(Record excerpts)

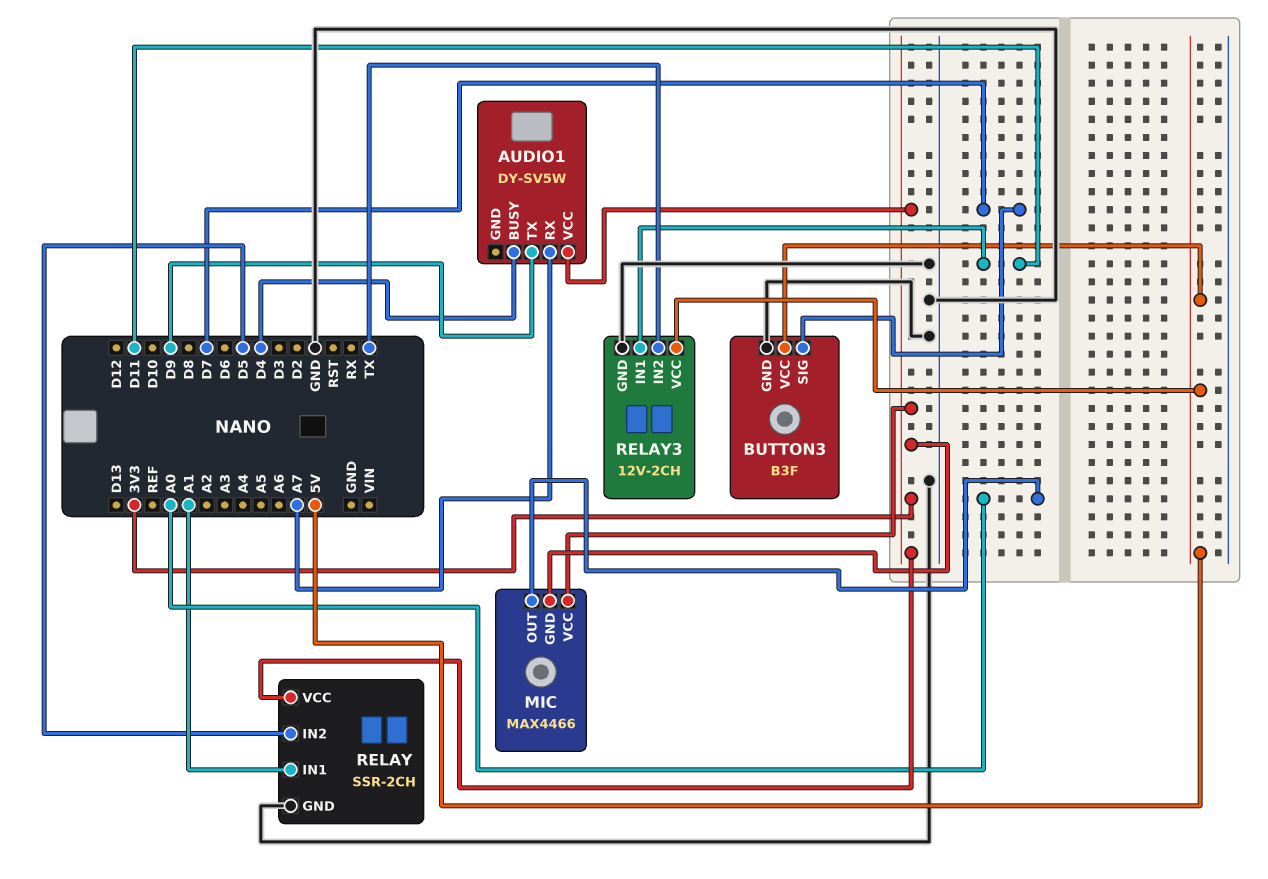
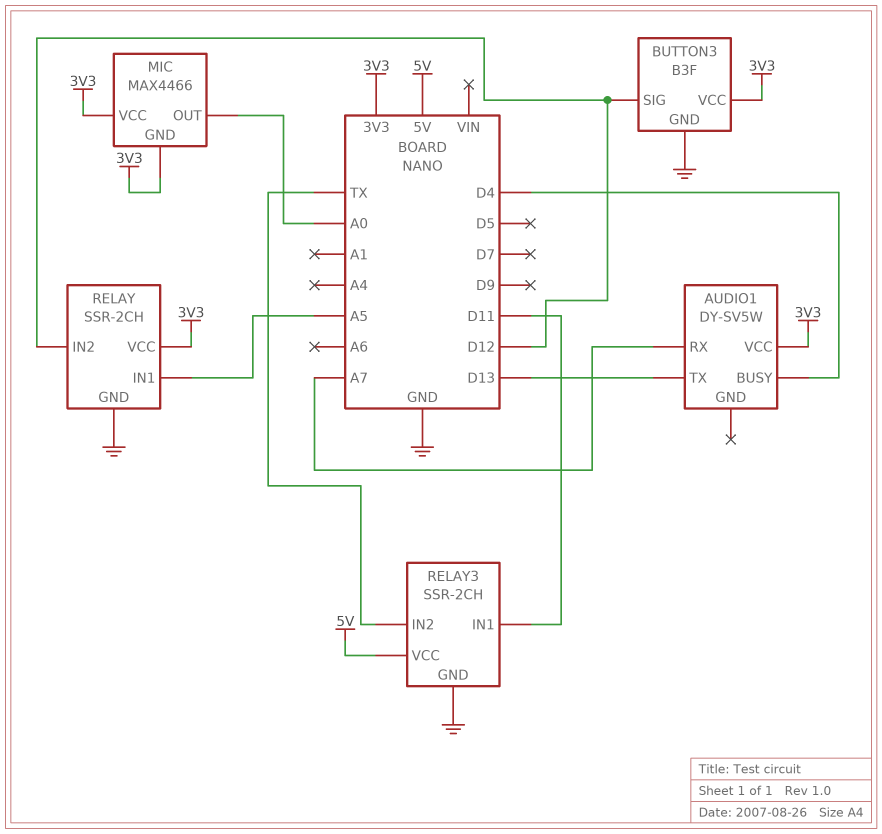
AUDIO1 pin TX: D9 -> D13
BUTTON3 pin SIG: D7 -> D12
BUTTON3 pin VCC: 5V -> 3V3
RELAY pin IN1: A1 -> A5
RELAY pin IN2: D5 -> D12
RELAY3: 12V-2CH -> SSR-2CH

(End Record excerpts)

_Instructions for the task_
Transcribe all of the material exactly and leave out its pictures.

_Finished exercise_
AUDIO1 pin TX: D9 -> D13
BUTTON3 pin SIG: D7 -> D12
BUTTON3 pin VCC: 5V -> 3V3
RELAY pin IN1: A1 -> A5
RELAY pin IN2: D5 -> D12
RELAY3: 12V-2CH -> SSR-2CH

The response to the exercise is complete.